WORK ORDER » Please restate word for word the lines from the top of the entries through the line that contains "(540, 328) = (717, 466): blue", and do not include any pictures.

RECORDS SHOWN »
━━━━━━━━━━━━━━━━━━━━
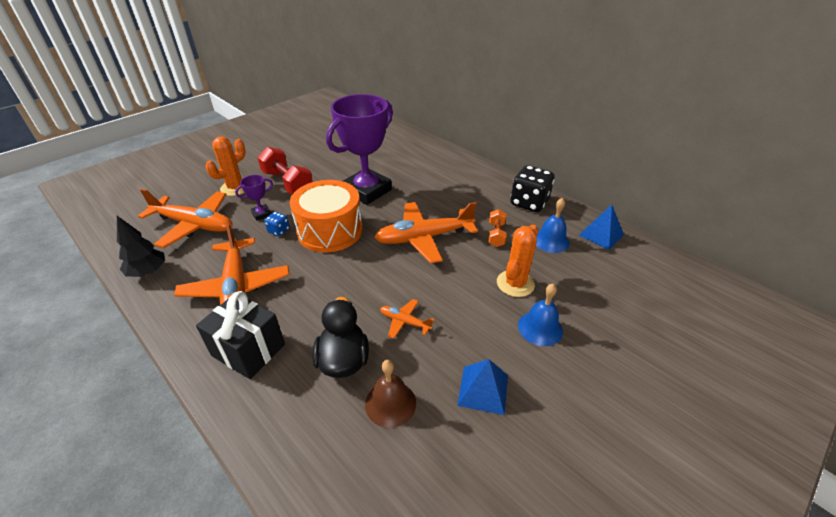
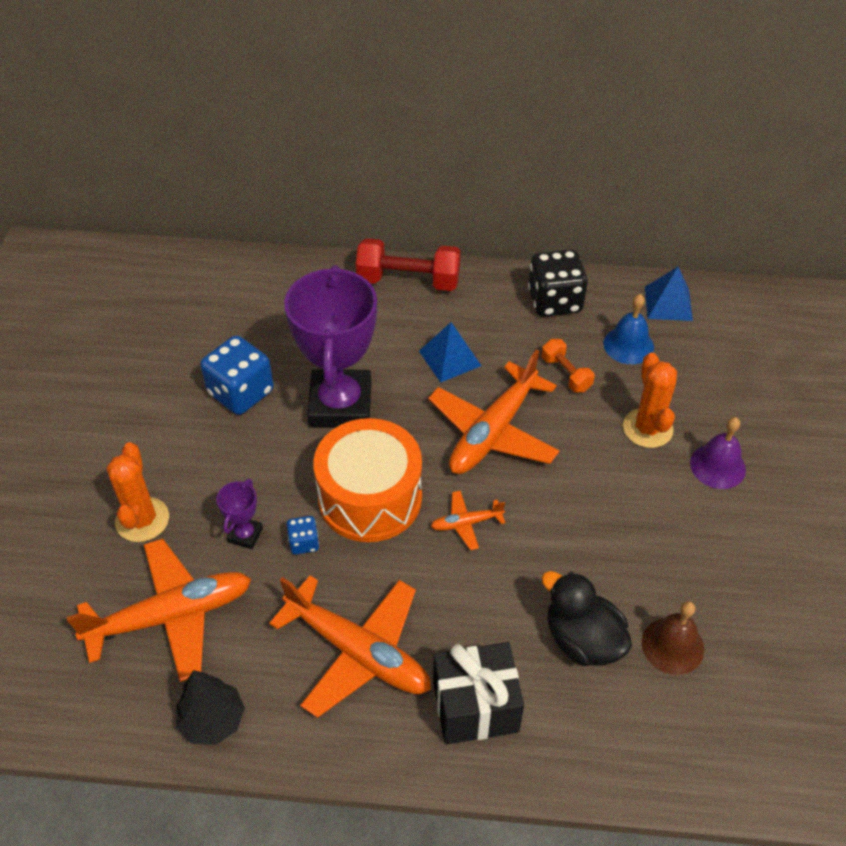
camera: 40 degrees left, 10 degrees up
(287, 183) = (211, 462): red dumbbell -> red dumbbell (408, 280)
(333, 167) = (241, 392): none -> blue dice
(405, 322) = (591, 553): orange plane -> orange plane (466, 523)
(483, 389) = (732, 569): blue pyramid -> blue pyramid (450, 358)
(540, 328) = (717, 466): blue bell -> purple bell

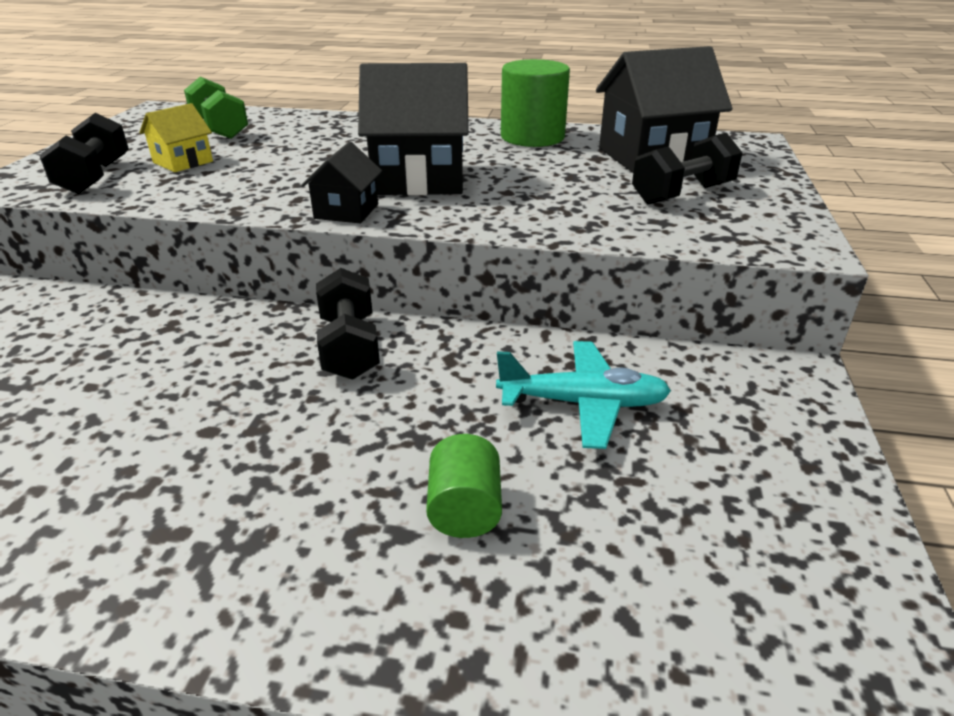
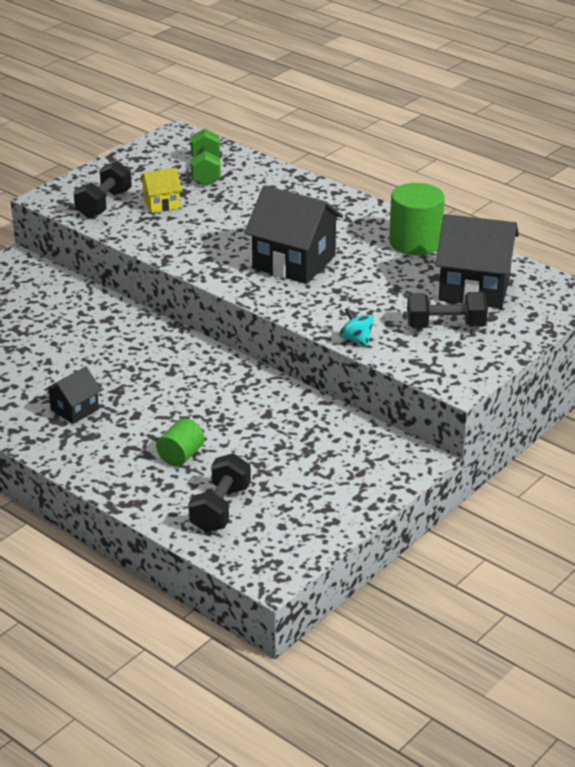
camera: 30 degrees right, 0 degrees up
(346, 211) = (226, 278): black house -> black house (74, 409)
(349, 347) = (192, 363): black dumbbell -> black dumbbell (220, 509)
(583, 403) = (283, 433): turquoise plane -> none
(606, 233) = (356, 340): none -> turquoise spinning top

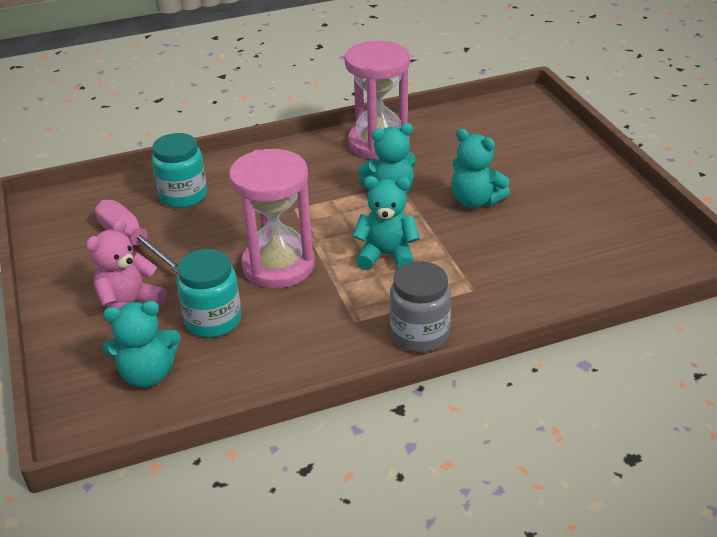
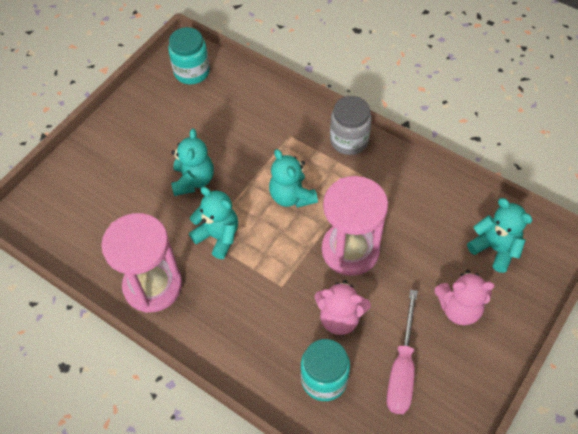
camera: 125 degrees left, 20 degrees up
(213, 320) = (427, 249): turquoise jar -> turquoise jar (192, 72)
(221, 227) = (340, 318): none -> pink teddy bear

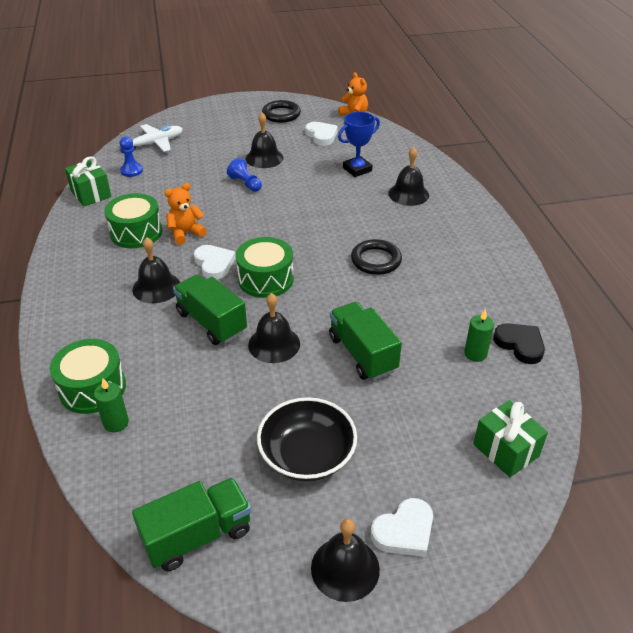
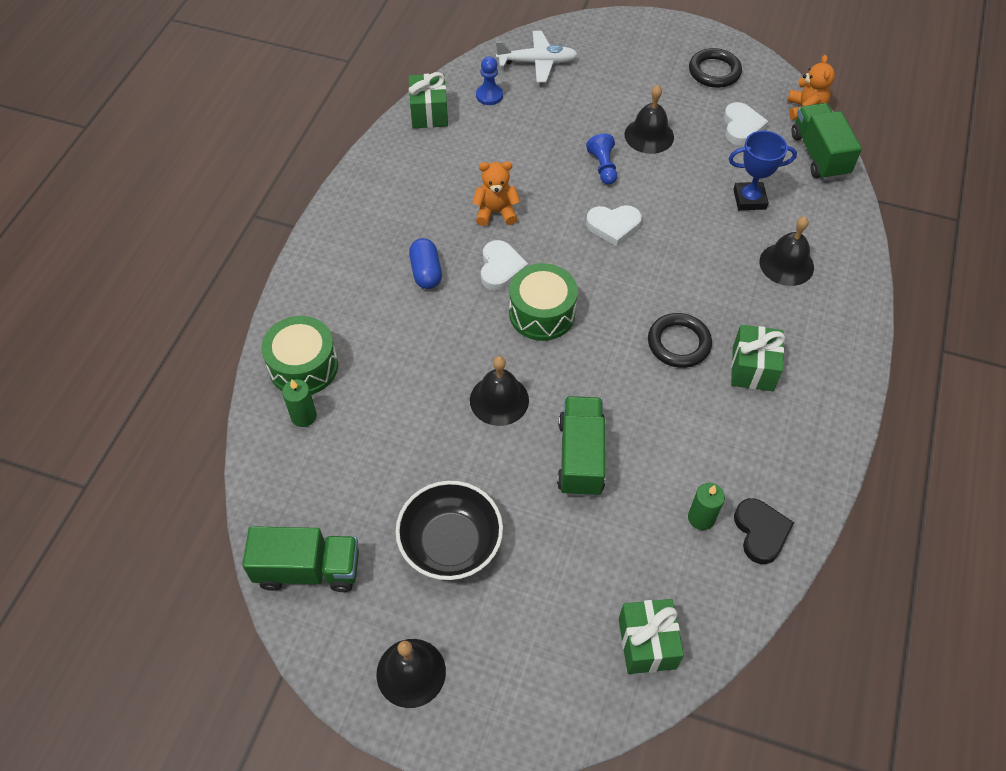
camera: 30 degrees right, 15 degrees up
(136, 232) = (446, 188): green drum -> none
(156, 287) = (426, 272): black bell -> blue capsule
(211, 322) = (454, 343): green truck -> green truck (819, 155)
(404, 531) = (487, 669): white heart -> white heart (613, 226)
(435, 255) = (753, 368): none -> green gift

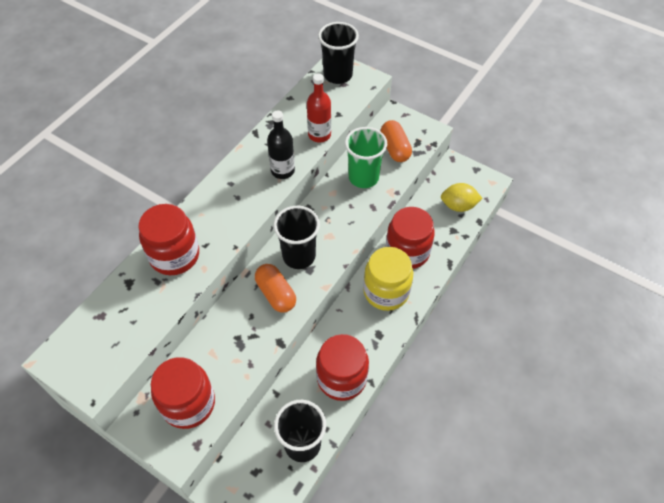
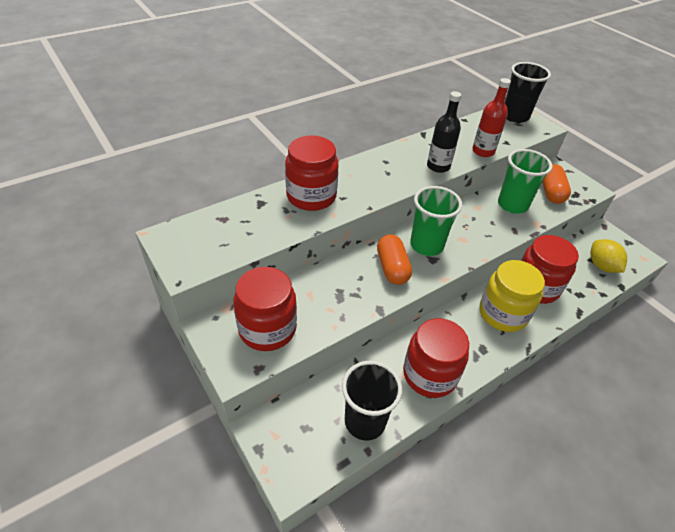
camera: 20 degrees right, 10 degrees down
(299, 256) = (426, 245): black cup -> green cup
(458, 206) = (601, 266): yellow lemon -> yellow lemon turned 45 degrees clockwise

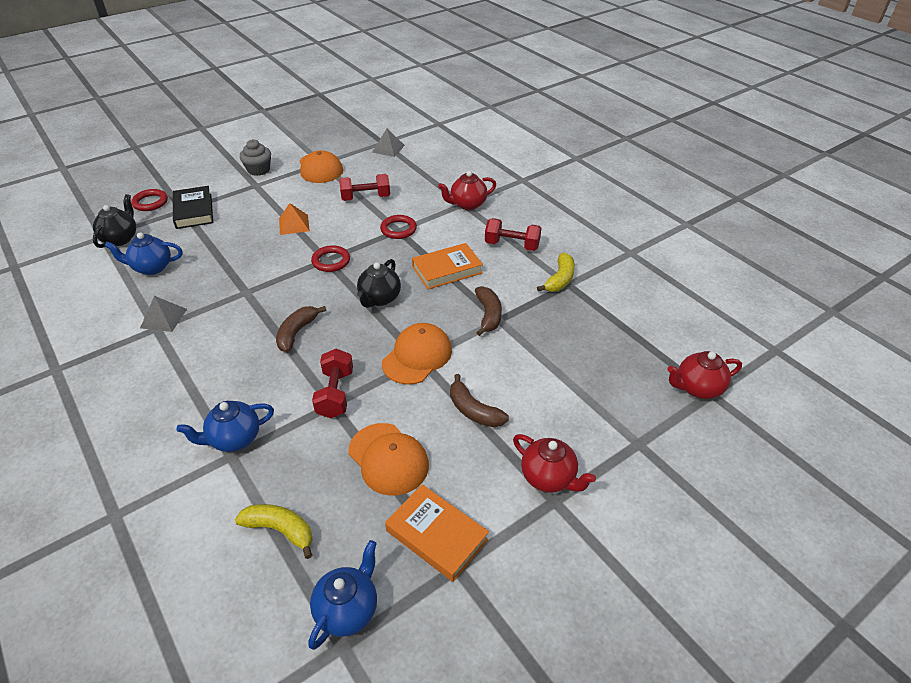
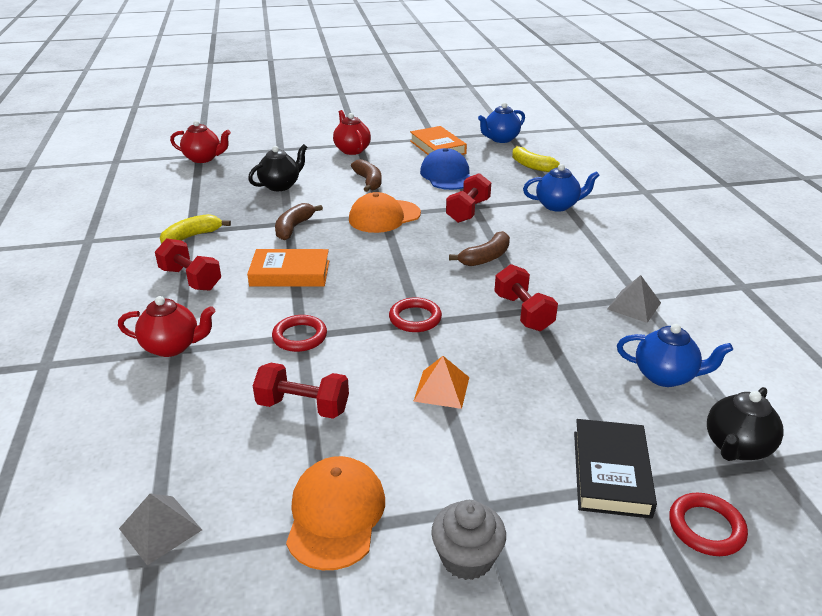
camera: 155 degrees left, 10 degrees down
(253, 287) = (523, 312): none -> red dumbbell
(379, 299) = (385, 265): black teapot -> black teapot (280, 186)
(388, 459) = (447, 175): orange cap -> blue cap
━━━━━━━━━━━━━━━━━━━━
SOLUTION TO THIS EXERCISE »
camera: 40 degrees left, 10 degrees up
(287, 183) = (211, 462): red dumbbell -> red dumbbell (408, 280)
(333, 167) = (241, 392): none -> blue dice
(405, 322) = (591, 553): orange plane -> orange plane (466, 523)
(483, 389) = (732, 569): blue pyramid -> blue pyramid (450, 358)
(540, 328) = (717, 466): blue bell -> purple bell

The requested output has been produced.